DATASET EXTRACT -

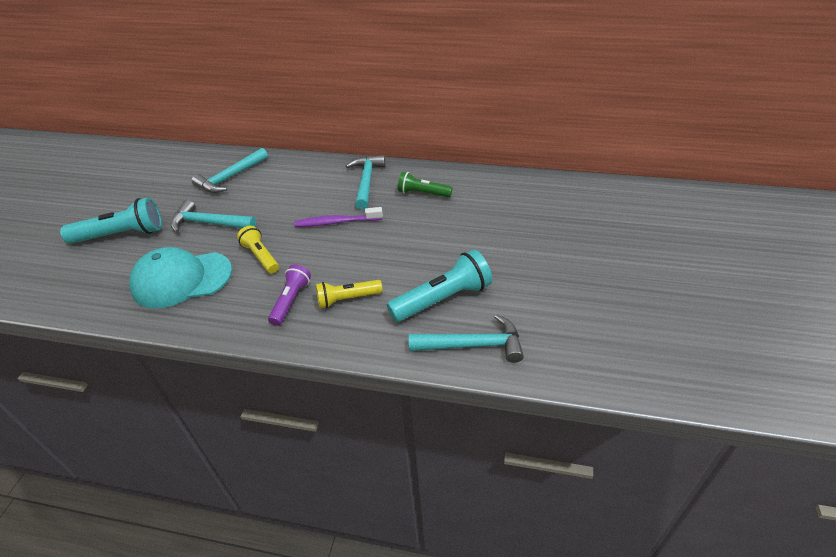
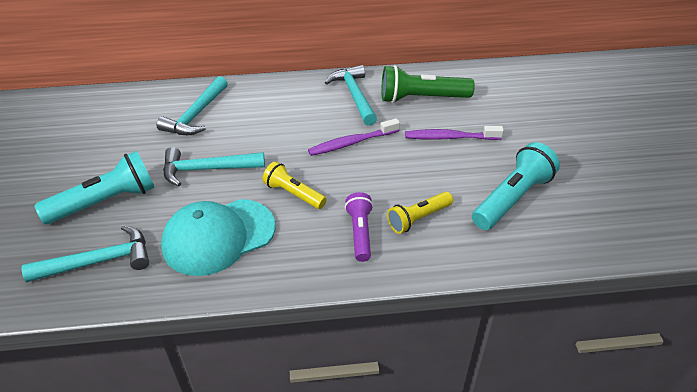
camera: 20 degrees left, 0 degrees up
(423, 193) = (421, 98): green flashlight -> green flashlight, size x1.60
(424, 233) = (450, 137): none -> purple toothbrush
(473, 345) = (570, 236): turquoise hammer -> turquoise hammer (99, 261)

THE PROBLEM -
From the line containing "(423, 193) = (421, 98): green" down to the last line of the material, each line is to be retyped exactly; no other lines belong in the answer.

ANSWER BOX -
(423, 193) = (421, 98): green flashlight -> green flashlight, size x1.60
(424, 233) = (450, 137): none -> purple toothbrush
(473, 345) = (570, 236): turquoise hammer -> turquoise hammer (99, 261)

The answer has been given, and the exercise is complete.